** Aim of the exercise **
The answer must be one number: the count of lines in the data below that include "turned".

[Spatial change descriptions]

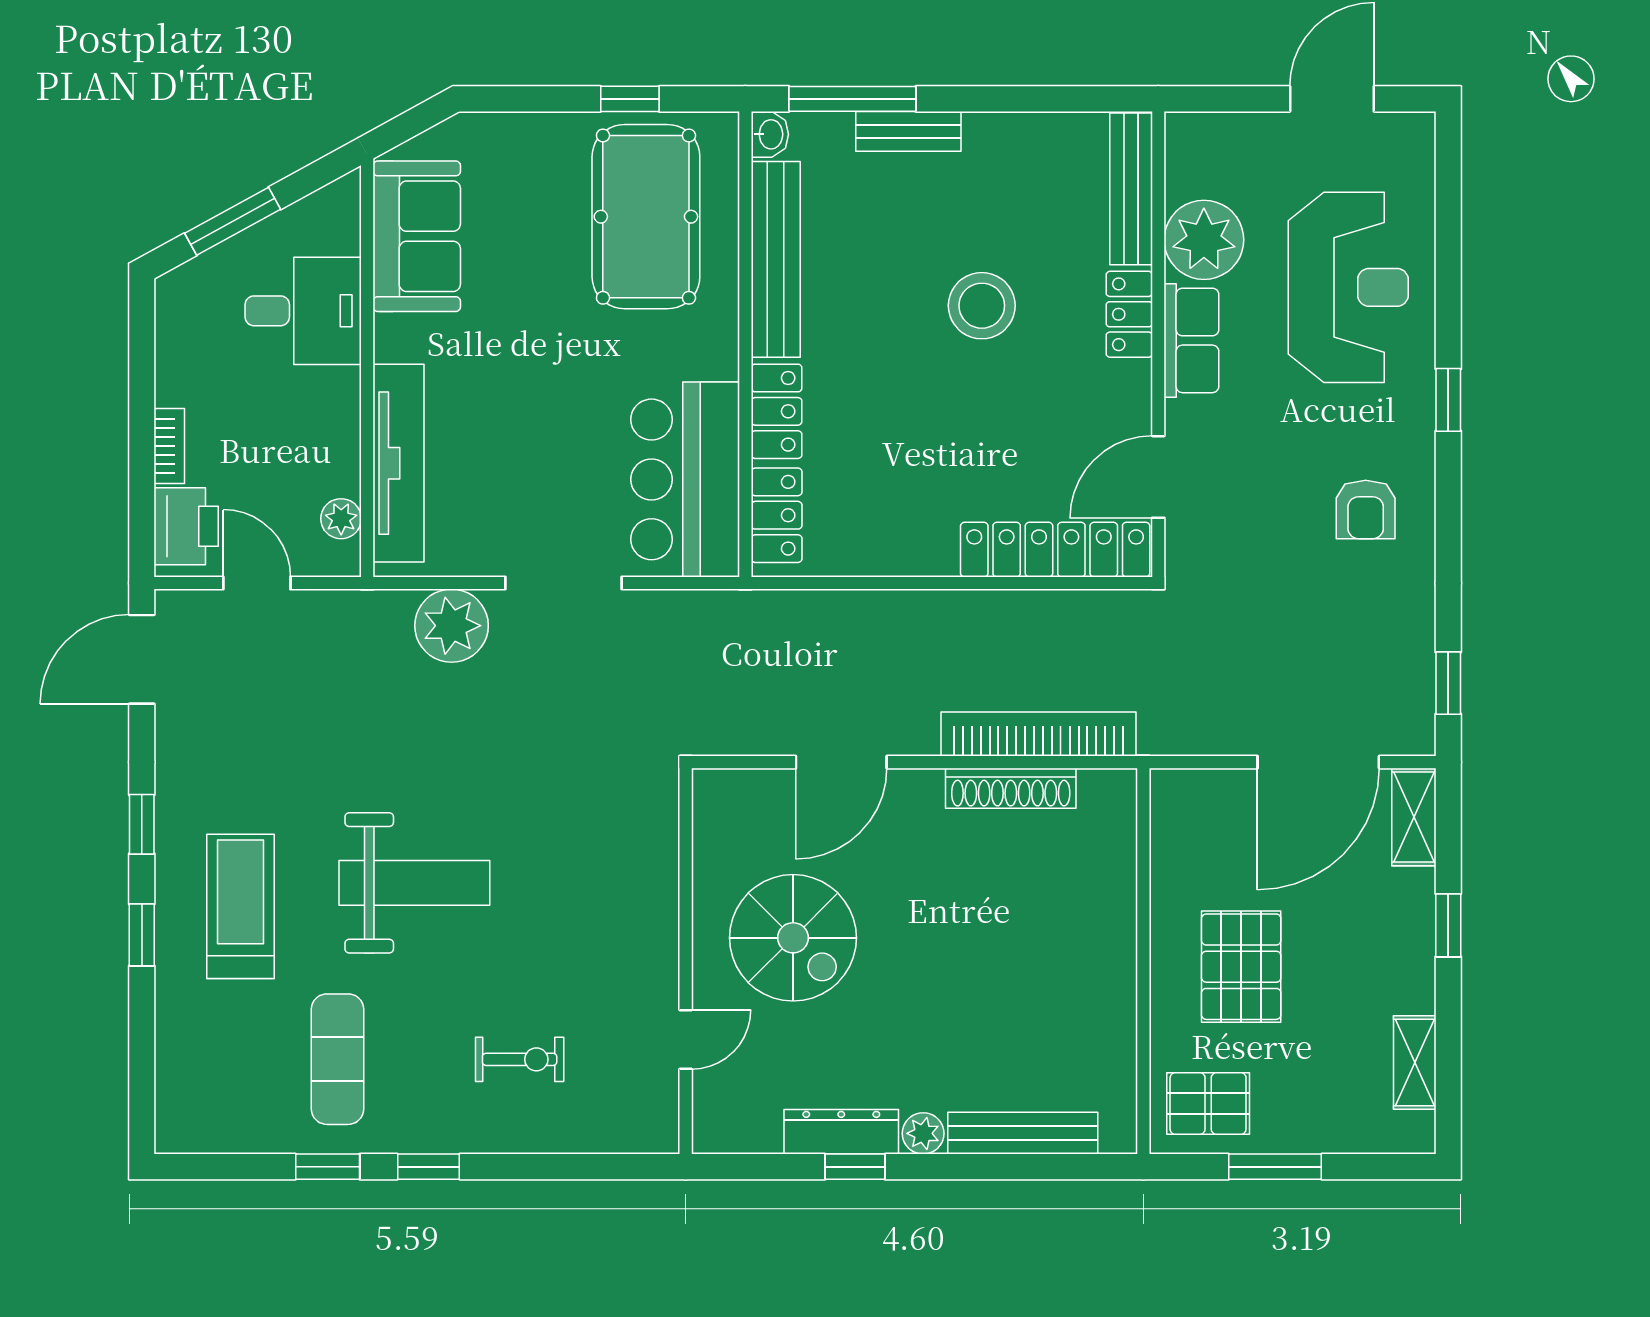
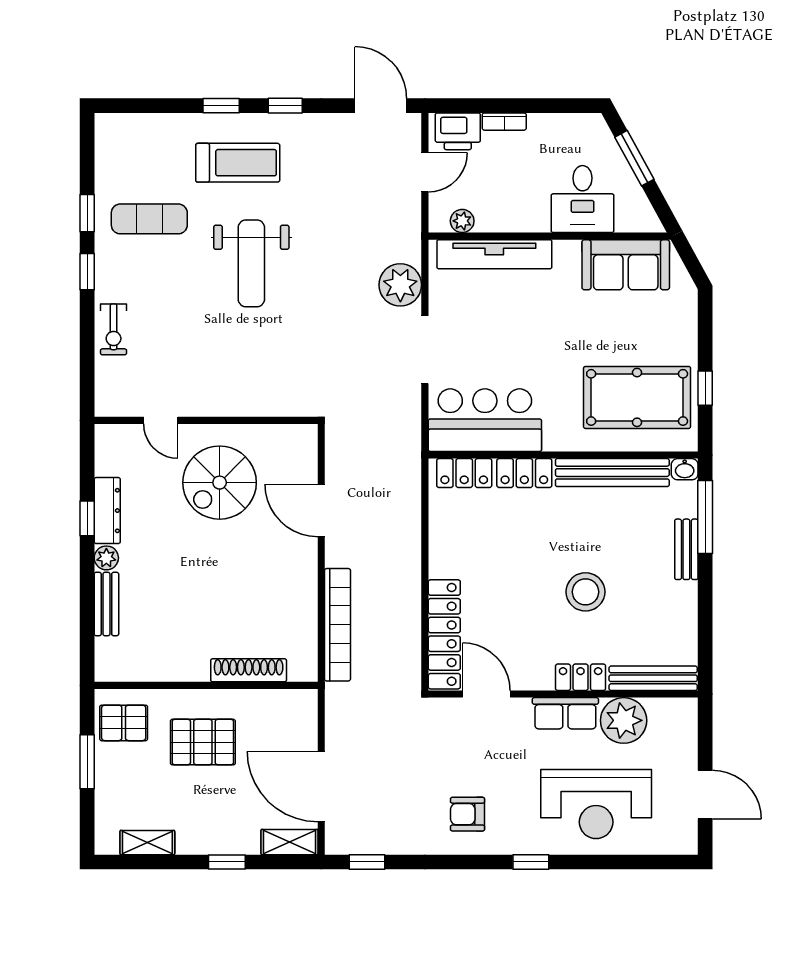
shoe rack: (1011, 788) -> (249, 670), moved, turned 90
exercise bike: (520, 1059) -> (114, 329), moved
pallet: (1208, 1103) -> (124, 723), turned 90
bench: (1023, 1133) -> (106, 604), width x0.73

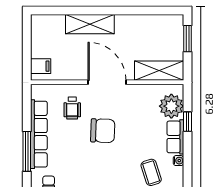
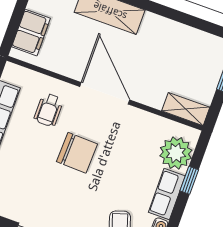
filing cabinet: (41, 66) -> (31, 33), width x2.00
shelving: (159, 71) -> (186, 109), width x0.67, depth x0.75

** Completed task **
2